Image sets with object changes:
:::::

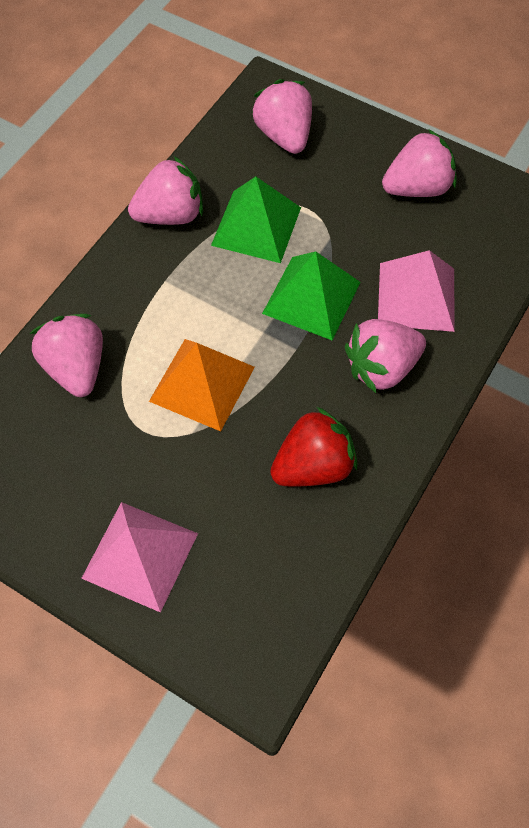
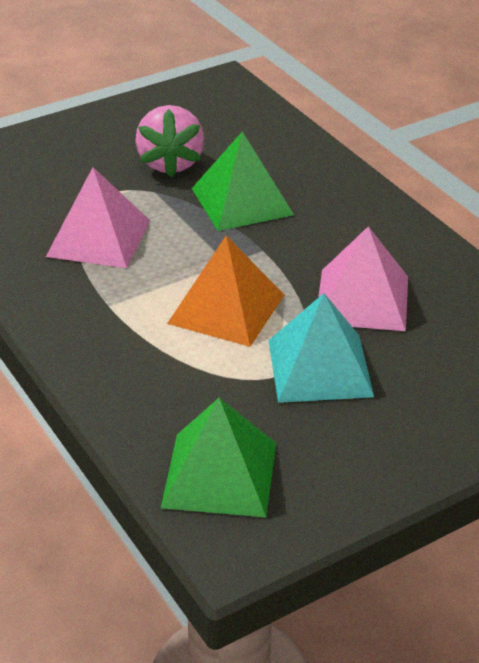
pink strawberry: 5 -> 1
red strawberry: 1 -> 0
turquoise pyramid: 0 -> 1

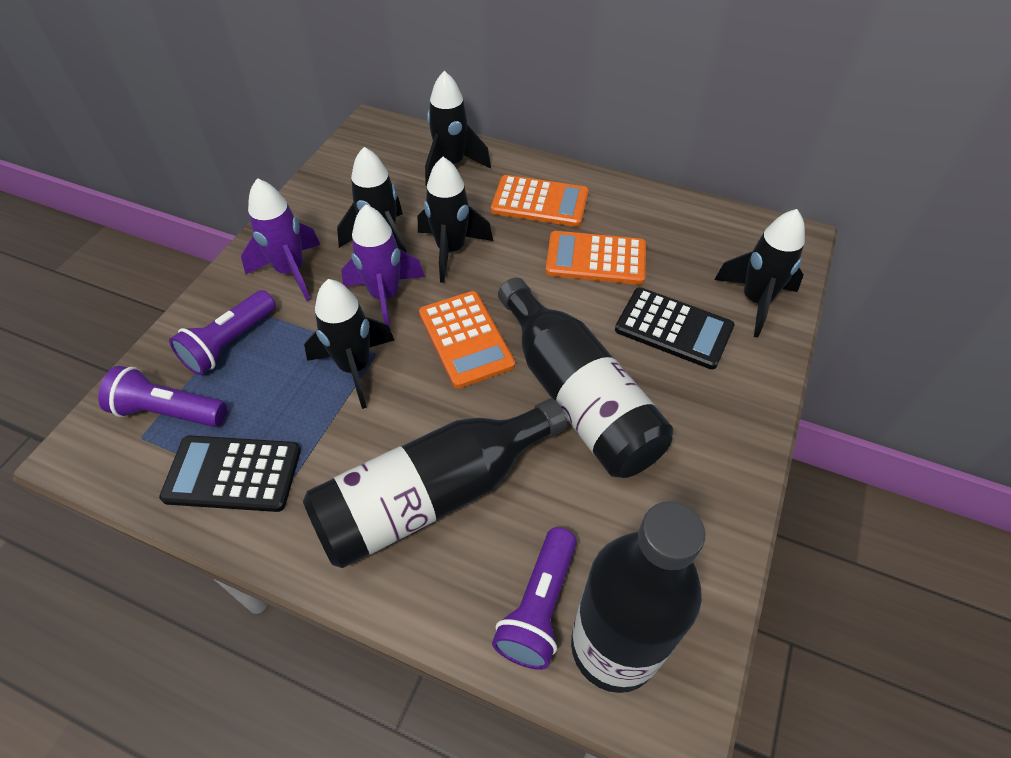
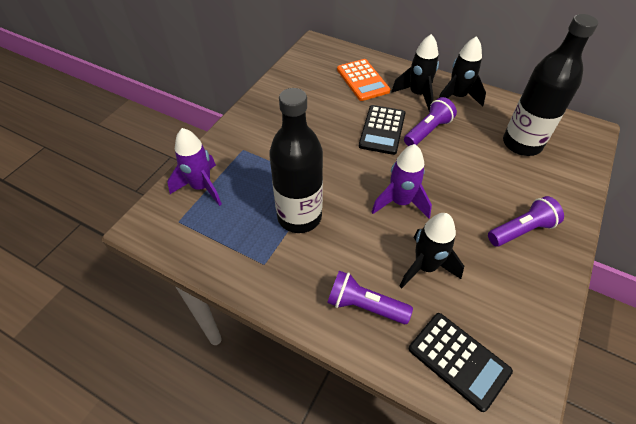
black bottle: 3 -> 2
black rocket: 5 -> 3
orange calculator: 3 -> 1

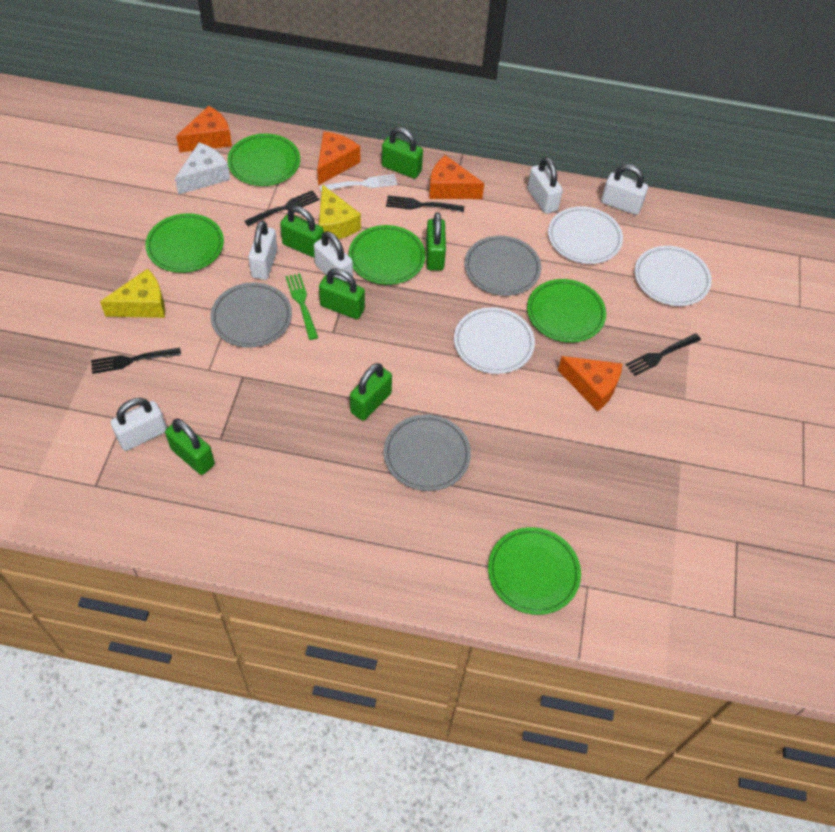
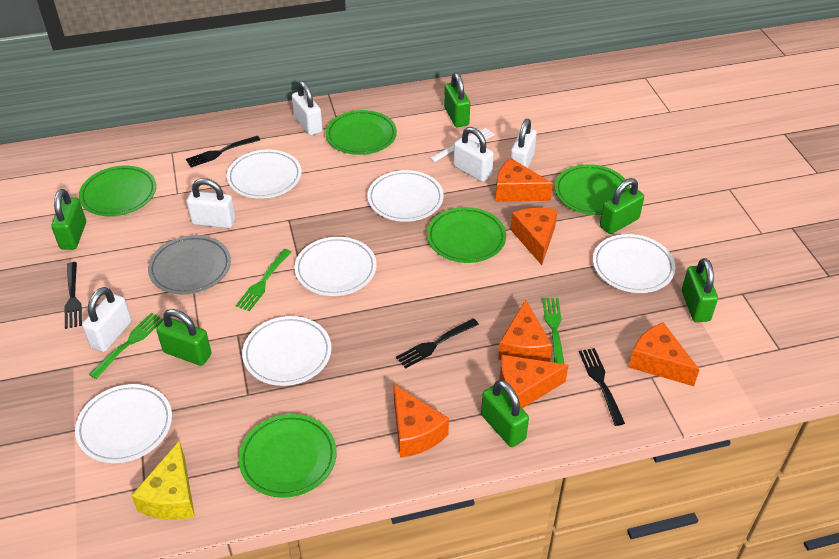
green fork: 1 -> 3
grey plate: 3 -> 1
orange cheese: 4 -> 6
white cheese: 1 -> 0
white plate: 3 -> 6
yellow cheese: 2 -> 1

:::::

WORK ORDER: Would you repeat the entries exactly, keeping the images out?

ANSWER TO THIS PROBLEM:
pink strawberry: 5 -> 1
red strawberry: 1 -> 0
turquoise pyramid: 0 -> 1

black bottle: 3 -> 2
black rocket: 5 -> 3
orange calculator: 3 -> 1

green fork: 1 -> 3
grey plate: 3 -> 1
orange cheese: 4 -> 6
white cheese: 1 -> 0
white plate: 3 -> 6
yellow cheese: 2 -> 1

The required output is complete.